* WORK REQUIRED:
Copy out the data word for word, from the line containing "has width=1308, height=924." through the end, leaving out the pictures.
# Start of RECORDED INFORMATION
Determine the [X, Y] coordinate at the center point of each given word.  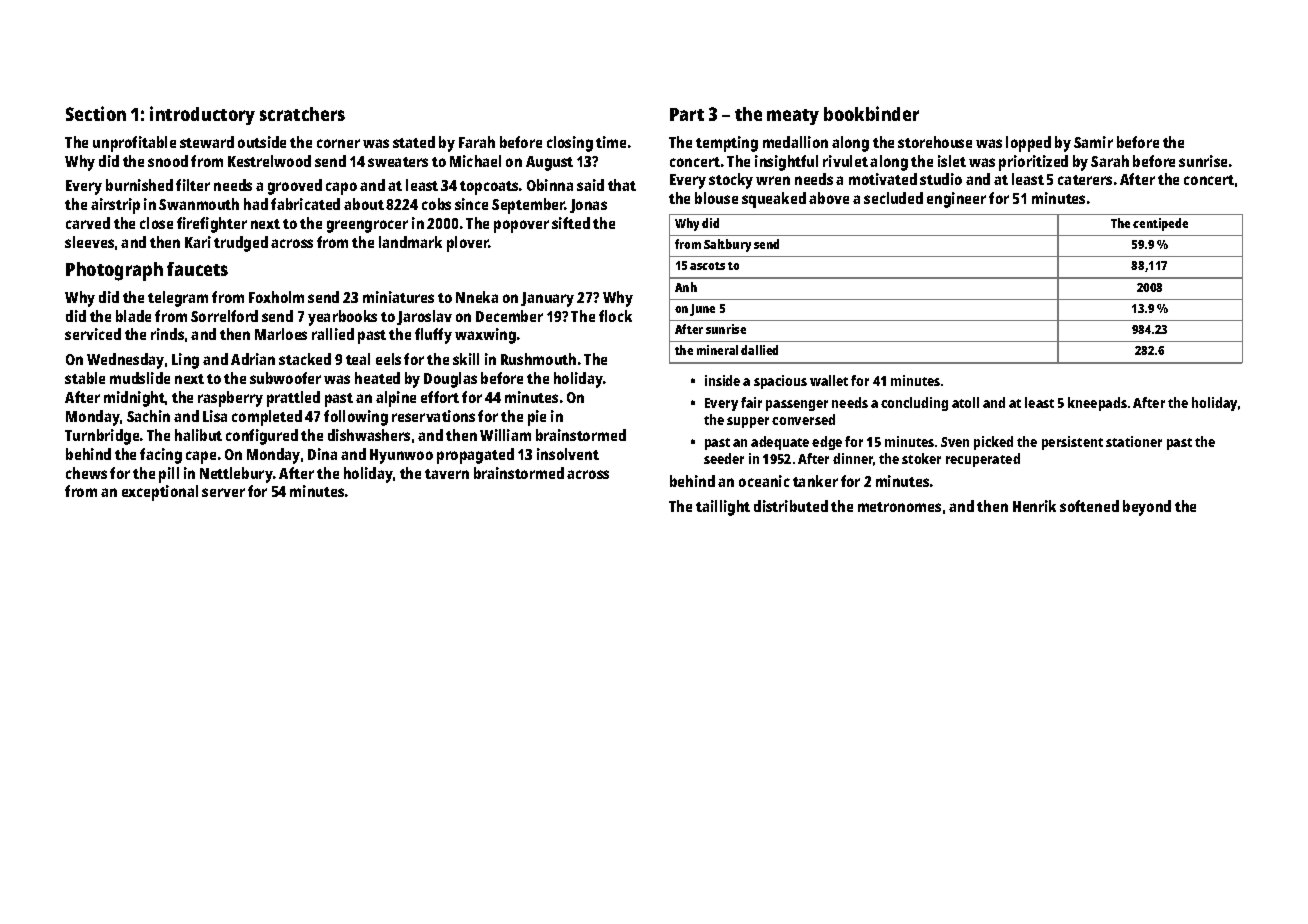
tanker [815, 481]
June [702, 310]
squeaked [774, 200]
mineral [717, 350]
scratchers [302, 114]
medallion [795, 142]
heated [377, 378]
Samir [1093, 142]
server [223, 492]
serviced [93, 334]
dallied [759, 350]
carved [88, 223]
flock [615, 316]
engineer [956, 200]
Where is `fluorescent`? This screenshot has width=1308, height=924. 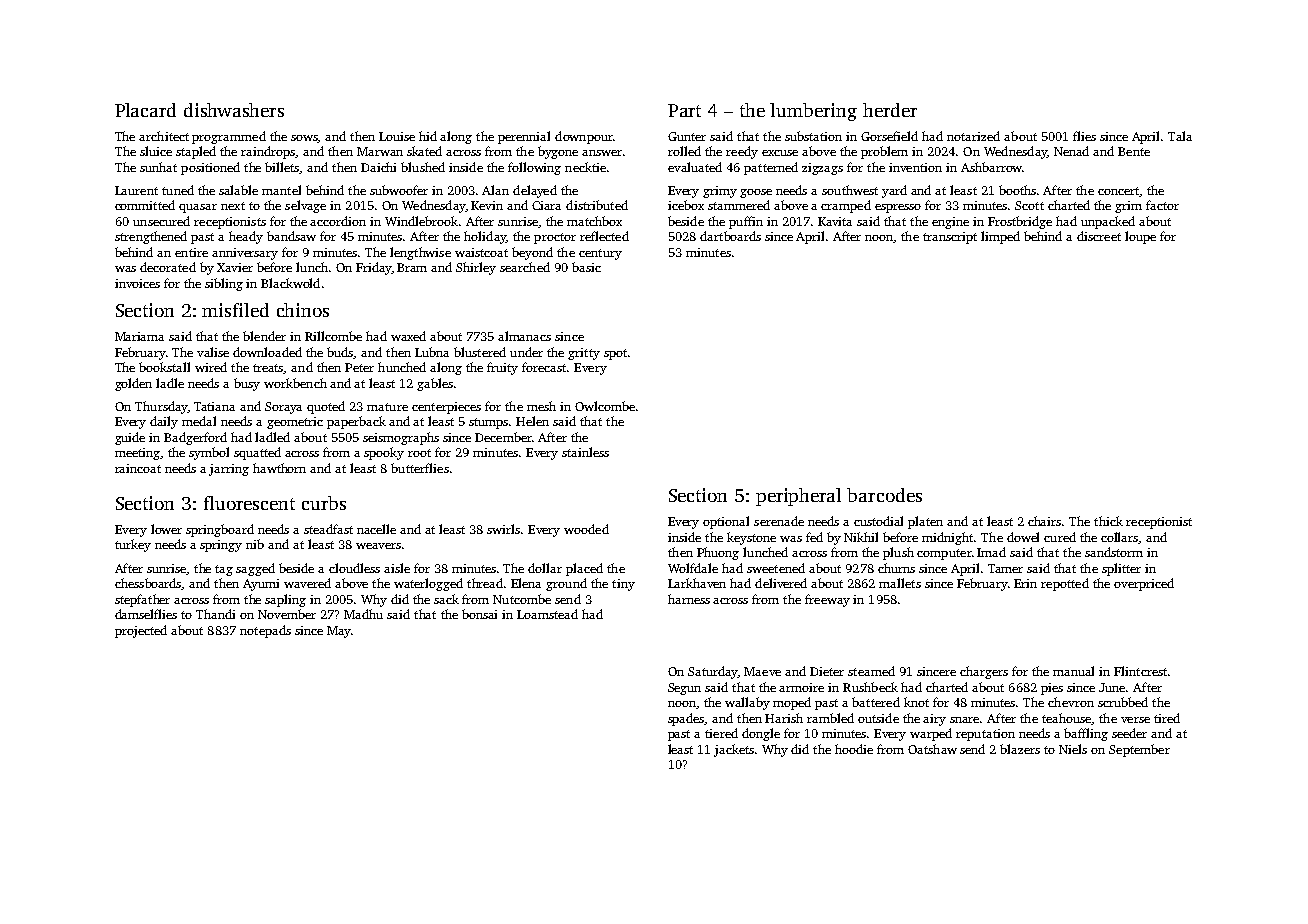
fluorescent is located at coordinates (249, 503).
# End of RECORDED INFORMATION
* COMPLETE OUTPUT:
Where is `fluorescent`? This screenshot has width=1308, height=924. 
fluorescent is located at coordinates (249, 503).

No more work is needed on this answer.